▶ [What you will do]
Using the data that follows, return exactly the lines from the one that contains "(457, 373) = (851, 139): grey brush -> none" through the one that contains "(444, 215) = (332, 169): blue", ends included.

▶ [Dataset excerpts]
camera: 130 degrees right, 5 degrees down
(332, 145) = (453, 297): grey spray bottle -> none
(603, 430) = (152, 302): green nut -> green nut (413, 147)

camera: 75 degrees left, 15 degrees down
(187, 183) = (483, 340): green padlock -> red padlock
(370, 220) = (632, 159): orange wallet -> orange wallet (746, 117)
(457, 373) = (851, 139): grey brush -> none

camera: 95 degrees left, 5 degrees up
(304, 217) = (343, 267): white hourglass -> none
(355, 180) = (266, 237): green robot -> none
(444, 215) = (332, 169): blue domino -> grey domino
==
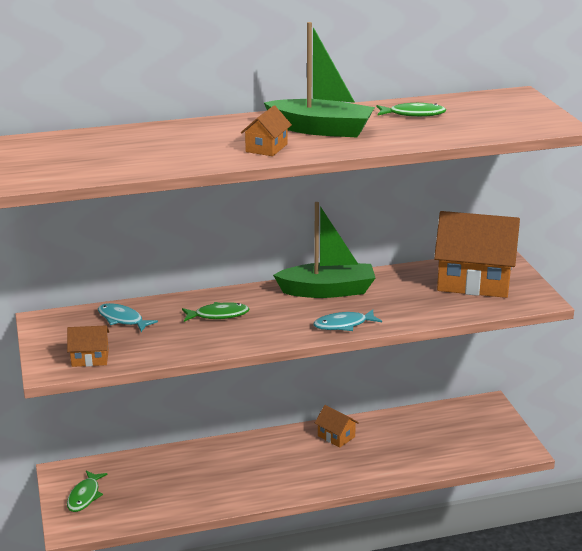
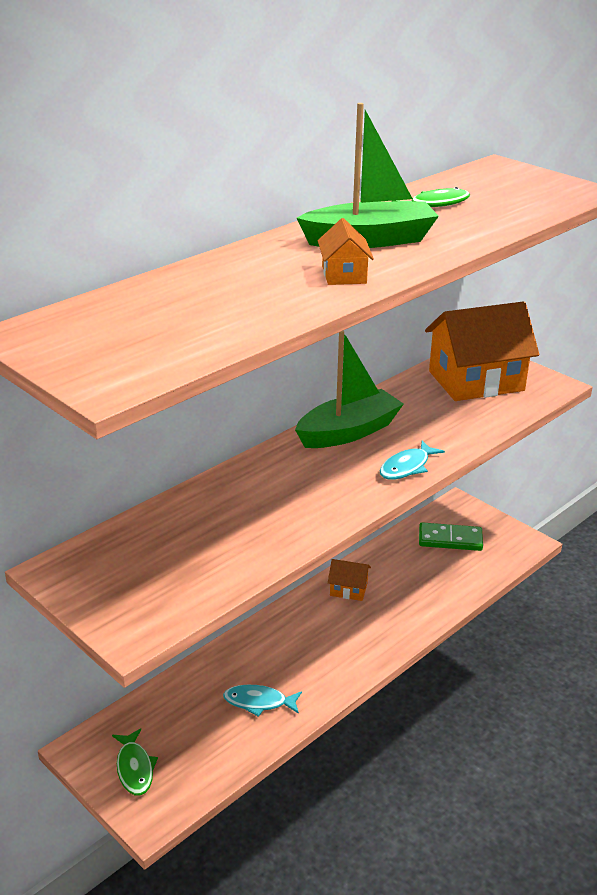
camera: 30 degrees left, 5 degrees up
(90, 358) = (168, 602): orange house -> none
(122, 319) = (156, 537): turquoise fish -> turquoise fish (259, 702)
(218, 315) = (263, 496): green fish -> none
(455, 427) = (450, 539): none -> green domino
* * *
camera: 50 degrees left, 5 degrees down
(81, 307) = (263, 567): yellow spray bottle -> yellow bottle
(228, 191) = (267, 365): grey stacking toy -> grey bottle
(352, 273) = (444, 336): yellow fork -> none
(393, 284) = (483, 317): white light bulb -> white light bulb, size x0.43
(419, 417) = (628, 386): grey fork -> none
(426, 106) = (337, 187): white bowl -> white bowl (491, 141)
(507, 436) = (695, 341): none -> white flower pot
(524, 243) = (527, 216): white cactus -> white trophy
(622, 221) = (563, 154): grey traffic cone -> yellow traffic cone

▶ [Reply to the task]
(457, 373) = (851, 139): grey brush -> none

camera: 95 degrees left, 5 degrees up
(304, 217) = (343, 267): white hourglass -> none
(355, 180) = (266, 237): green robot -> none
(444, 215) = (332, 169): blue domino -> grey domino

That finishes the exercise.